[MATERIAL SUPPLIED]

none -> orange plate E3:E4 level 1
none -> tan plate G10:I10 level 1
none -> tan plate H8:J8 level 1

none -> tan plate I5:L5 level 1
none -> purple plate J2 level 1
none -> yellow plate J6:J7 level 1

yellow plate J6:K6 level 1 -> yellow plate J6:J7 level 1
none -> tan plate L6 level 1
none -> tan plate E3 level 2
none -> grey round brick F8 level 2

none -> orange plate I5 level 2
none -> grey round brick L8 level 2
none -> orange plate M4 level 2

[/MATERIAL SUPPLIED]

THE TASK:
Look through the records and give only the number of lines where the string "plate" appears.

TASK RESULT:
11